§ Your goal
All that is needed is an exact repetition of the lines from the one containing "(671, 355) = (327, 351): brown" through the final line of the material, without pictures.

§ Dataset excerpts

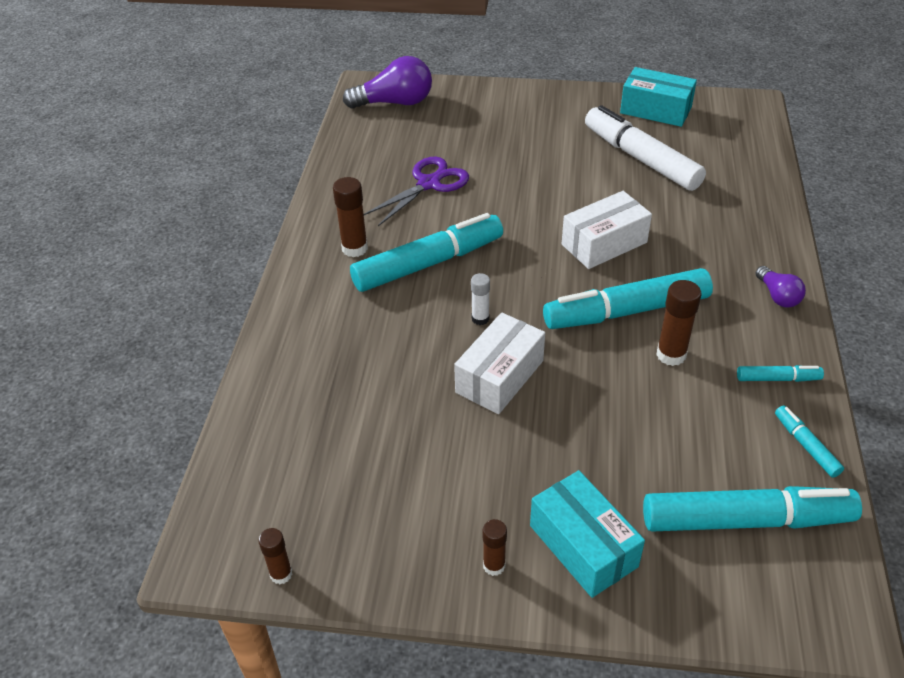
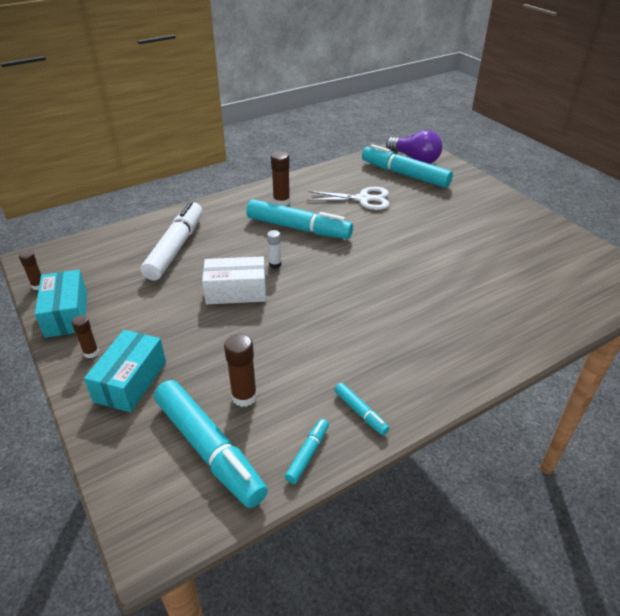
camera: 50 degrees right, 5 degrees down
(428, 184) = (363, 199): purple scissors -> white scissors
(604, 243) = (397, 280): white box -> none
(626, 311) = (346, 315): turquoise marker -> turquoise marker (405, 174)
(641, 158) = (502, 259): white marker -> white marker (176, 248)
(655, 110) = (562, 244): turquoise box -> turquoise box (67, 314)
(671, 355) = (327, 351): brown glue stick -> brown glue stick (244, 397)
(777, 296) = (447, 379): purple light bulb -> none

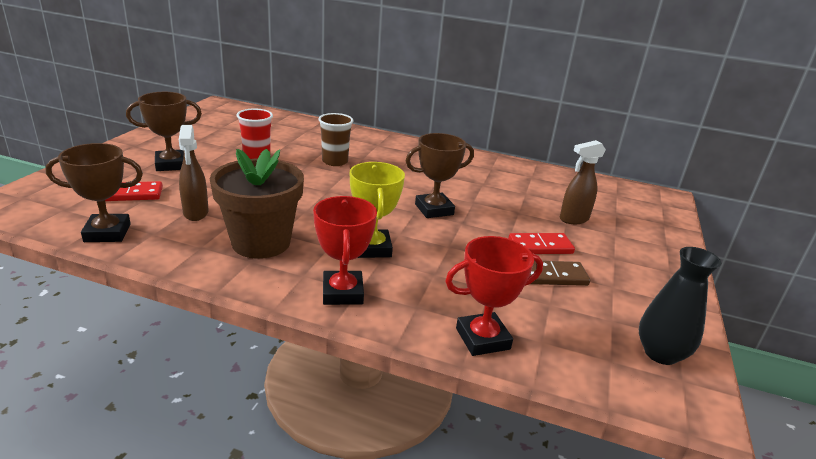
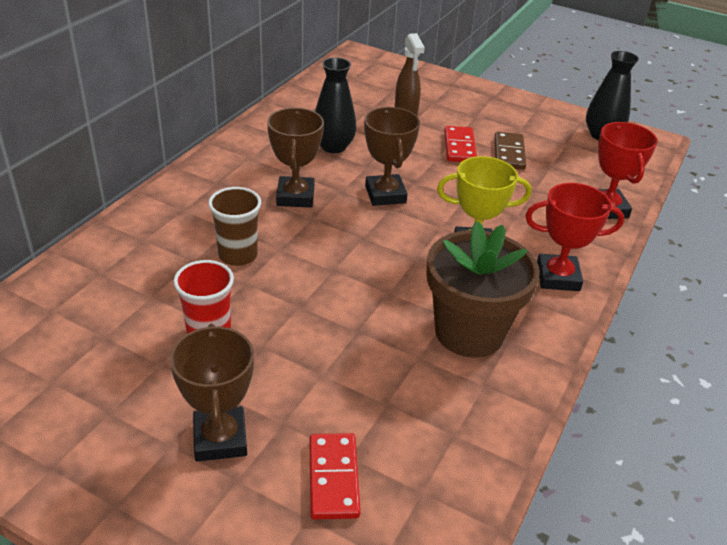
camera: 80 degrees left, 10 degrees up
(107, 233) = (456, 485): brown trophy -> brown trophy (295, 196)
(196, 213) = (396, 395): brown spray bottle -> none
(491, 188) = (333, 146): none -> black vase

§ Solution to the problem
(671, 355) = (327, 351): brown glue stick -> brown glue stick (244, 397)
(777, 296) = (447, 379): purple light bulb -> none

camera: 80 degrees left, 10 degrees up
(107, 233) = (456, 485): brown trophy -> brown trophy (295, 196)
(196, 213) = (396, 395): brown spray bottle -> none
(491, 188) = (333, 146): none -> black vase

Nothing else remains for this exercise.